(Provided material begins)
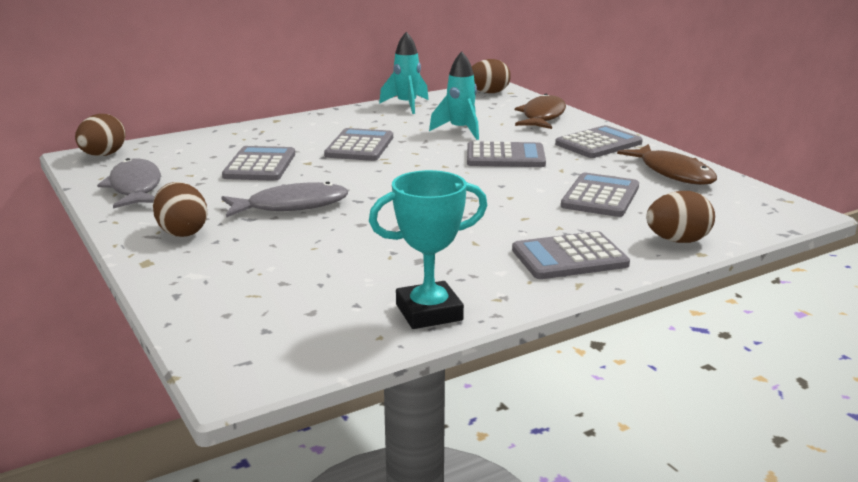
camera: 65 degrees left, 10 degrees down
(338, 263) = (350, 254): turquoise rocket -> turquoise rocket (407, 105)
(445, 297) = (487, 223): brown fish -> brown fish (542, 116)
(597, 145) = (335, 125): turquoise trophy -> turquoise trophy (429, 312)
(Provided material ends)
(Provided material begins)
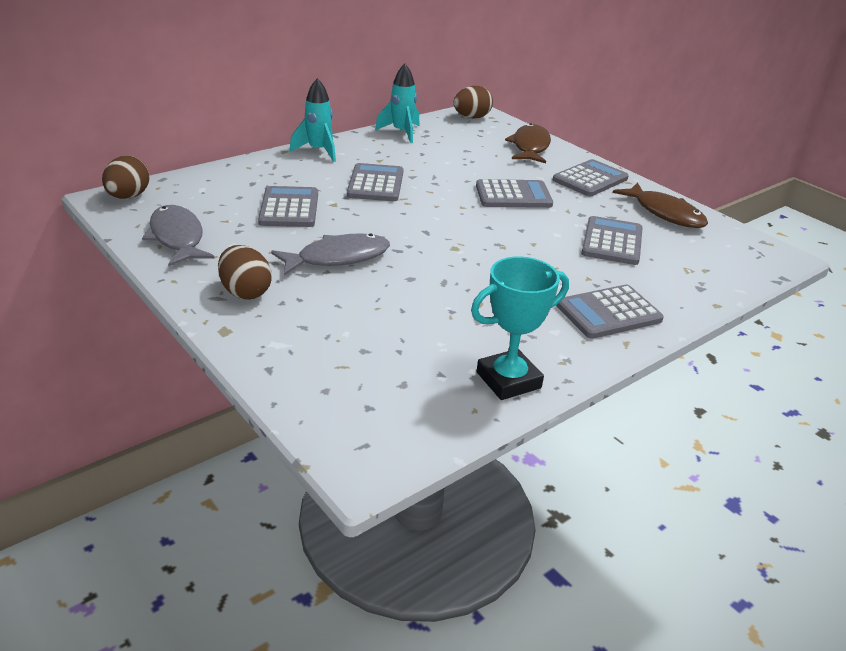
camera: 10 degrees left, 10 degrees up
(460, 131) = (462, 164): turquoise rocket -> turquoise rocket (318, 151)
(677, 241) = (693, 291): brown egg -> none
(Provided material ends)
▶ [What the task asks] Above are the records. Copy the lines beginning at the one that has "(460, 131) = (462, 164): turquoise" and ending with the one that has "(677, 241) = (693, 291): brown egg -> none", unchanged.

▶ [Completed exercise]
(460, 131) = (462, 164): turquoise rocket -> turquoise rocket (318, 151)
(677, 241) = (693, 291): brown egg -> none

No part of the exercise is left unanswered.